==== Supplied information ====
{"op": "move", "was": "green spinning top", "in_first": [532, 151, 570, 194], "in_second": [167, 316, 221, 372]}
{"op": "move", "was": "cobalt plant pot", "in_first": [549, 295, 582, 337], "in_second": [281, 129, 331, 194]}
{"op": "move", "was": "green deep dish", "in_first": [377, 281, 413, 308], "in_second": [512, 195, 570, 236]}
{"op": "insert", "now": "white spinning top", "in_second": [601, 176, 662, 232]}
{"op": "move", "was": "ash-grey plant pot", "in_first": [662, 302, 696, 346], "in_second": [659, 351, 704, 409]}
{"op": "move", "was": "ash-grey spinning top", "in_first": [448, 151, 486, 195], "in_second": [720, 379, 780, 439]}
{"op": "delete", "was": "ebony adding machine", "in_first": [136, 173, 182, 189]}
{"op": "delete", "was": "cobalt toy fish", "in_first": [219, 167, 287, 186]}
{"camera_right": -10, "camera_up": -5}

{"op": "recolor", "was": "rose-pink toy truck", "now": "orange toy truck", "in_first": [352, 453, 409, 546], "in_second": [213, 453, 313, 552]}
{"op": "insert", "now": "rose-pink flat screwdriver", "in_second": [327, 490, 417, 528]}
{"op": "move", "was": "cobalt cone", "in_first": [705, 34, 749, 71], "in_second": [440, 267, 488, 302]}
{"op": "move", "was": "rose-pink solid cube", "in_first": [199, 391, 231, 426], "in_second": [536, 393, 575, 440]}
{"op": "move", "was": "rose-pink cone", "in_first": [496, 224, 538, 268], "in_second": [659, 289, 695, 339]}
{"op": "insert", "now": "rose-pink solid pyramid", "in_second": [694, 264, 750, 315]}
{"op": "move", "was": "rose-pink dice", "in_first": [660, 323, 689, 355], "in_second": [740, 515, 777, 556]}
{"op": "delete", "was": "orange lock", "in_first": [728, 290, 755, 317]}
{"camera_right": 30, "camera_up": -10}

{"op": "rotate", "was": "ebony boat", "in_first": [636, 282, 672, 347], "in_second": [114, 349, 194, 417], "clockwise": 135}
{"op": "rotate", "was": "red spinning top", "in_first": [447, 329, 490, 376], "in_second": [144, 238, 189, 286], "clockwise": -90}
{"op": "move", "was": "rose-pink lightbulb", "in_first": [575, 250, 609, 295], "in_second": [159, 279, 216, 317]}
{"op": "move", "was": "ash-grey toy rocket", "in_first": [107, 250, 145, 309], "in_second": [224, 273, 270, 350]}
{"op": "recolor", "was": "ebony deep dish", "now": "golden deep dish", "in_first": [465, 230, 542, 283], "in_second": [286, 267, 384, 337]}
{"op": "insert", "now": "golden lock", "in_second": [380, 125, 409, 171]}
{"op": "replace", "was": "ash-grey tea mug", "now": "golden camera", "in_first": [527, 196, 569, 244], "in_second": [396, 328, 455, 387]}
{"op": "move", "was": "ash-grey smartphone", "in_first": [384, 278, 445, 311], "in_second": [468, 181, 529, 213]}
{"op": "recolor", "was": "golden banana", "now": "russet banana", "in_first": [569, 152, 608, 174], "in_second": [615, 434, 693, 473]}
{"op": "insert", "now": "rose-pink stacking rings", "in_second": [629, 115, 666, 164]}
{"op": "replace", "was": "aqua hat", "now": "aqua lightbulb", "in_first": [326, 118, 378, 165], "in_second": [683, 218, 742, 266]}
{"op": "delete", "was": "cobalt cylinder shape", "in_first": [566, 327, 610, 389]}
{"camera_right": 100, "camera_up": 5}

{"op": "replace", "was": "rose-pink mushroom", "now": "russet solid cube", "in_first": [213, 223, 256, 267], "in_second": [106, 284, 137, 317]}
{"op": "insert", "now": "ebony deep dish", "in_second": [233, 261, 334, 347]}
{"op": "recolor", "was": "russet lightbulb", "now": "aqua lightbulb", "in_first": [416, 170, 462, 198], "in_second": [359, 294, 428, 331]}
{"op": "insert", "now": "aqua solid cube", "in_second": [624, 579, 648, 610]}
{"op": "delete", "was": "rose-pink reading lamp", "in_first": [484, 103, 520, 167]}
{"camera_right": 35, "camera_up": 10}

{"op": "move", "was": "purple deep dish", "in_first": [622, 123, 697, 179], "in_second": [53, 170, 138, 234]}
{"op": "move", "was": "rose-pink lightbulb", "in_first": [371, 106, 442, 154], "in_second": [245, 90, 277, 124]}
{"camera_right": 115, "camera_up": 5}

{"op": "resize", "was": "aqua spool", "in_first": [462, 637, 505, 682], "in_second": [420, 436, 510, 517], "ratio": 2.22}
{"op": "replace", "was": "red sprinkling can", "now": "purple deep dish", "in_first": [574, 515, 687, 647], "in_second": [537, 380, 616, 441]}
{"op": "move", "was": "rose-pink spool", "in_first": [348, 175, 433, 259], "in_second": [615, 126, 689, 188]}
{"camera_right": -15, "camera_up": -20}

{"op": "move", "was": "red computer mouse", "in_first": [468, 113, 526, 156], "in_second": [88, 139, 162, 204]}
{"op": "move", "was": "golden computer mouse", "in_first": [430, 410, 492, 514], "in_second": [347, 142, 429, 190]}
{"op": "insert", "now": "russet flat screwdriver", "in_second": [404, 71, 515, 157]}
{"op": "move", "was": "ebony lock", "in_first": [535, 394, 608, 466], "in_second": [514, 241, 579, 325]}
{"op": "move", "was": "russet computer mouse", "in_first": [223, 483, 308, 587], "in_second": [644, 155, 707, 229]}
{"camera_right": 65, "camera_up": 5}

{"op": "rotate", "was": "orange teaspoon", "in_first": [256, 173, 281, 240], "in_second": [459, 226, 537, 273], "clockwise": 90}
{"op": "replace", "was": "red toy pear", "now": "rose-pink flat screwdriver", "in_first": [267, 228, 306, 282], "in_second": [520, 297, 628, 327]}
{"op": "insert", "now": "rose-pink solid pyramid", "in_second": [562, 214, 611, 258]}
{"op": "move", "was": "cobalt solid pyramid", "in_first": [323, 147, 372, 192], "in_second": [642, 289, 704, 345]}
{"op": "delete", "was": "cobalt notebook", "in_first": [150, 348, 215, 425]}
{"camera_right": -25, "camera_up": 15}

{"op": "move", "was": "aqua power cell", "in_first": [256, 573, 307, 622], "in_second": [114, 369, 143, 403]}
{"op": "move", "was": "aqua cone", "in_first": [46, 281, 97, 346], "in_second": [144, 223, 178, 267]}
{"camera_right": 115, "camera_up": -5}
====
Exercise: Pull together all lines from the data that mention the word "plant".

Completed exercise:
{"op": "move", "was": "cobalt plant pot", "in_first": [549, 295, 582, 337], "in_second": [281, 129, 331, 194]}
{"op": "move", "was": "ash-grey plant pot", "in_first": [662, 302, 696, 346], "in_second": [659, 351, 704, 409]}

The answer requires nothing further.